WHAT YOU SHOULD DO ▸ Nothing but a number is wanted here: the count of lines in the data holding the word "drum".

DATASET ▸

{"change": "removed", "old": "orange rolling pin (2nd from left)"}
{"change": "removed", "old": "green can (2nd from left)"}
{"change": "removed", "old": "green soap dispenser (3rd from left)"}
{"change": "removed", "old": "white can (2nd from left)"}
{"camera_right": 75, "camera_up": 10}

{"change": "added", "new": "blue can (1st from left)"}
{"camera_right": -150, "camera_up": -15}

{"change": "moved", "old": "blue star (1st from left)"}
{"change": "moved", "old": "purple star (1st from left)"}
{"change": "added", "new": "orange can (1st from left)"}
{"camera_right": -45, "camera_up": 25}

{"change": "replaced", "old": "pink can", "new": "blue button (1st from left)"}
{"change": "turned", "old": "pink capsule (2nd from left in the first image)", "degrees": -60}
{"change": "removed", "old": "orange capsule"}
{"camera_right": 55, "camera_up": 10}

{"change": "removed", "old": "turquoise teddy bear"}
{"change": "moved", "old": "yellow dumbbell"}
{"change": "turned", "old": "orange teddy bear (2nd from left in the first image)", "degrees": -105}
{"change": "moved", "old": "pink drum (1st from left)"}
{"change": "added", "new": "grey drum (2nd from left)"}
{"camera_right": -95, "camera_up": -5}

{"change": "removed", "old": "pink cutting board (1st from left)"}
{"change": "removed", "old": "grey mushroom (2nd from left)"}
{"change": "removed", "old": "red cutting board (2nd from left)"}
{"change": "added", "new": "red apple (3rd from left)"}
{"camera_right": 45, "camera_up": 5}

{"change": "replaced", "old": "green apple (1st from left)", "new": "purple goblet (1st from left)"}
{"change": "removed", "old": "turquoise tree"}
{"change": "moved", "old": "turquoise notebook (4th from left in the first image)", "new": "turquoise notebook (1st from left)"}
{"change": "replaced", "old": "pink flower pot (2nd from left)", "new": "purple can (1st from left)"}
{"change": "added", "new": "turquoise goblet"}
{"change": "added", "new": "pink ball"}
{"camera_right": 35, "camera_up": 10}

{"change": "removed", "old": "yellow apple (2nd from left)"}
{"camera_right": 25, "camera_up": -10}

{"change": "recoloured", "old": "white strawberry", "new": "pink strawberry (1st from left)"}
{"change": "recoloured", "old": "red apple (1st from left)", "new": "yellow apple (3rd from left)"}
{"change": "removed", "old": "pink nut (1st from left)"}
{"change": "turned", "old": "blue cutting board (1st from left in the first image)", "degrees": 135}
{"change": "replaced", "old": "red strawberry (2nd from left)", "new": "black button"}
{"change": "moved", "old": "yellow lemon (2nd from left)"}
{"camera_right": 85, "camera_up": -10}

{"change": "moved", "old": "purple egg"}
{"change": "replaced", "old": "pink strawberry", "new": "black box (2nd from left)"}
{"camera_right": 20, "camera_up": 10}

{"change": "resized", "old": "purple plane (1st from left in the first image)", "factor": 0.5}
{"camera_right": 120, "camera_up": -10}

YOUR RESPONSE ▸ 2